To do:
Lines with "degrees": copy each one from the listing below.

Data block:
- - -
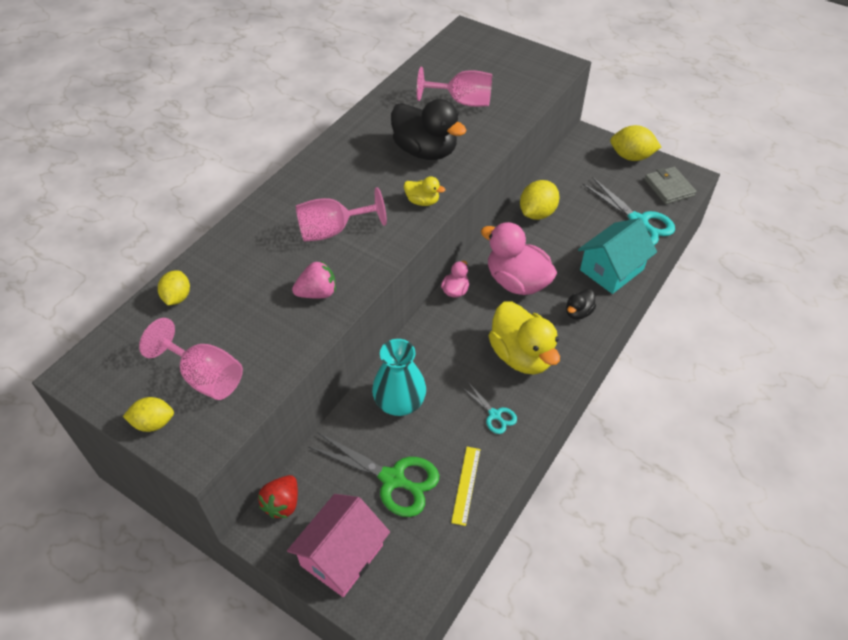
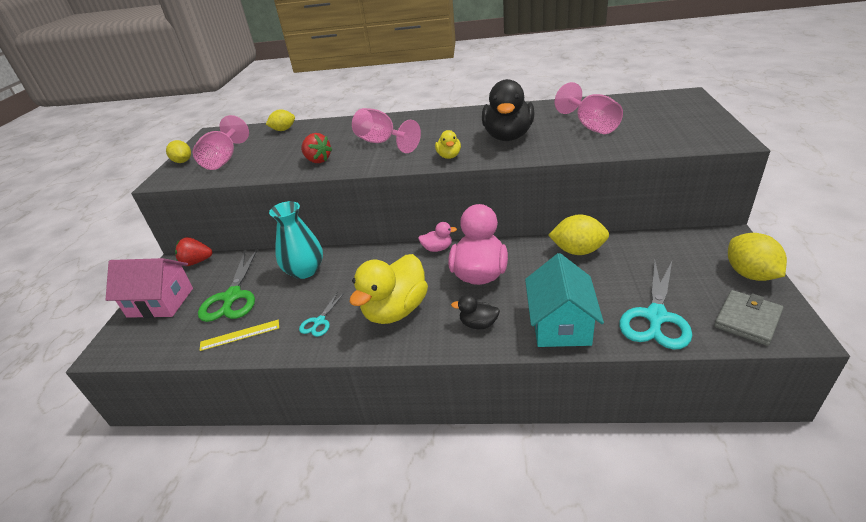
camera: 65 degrees right, 15 degrees down
(317, 293) = (318, 160): pink strawberry -> red strawberry
(611, 269) = (560, 324): turquoise house -> turquoise house turned 75 degrees clockwise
- - -
Result of this task:
camera: 65 degrees right, 15 degrees down
(611, 269) = (560, 324): turquoise house -> turquoise house turned 75 degrees clockwise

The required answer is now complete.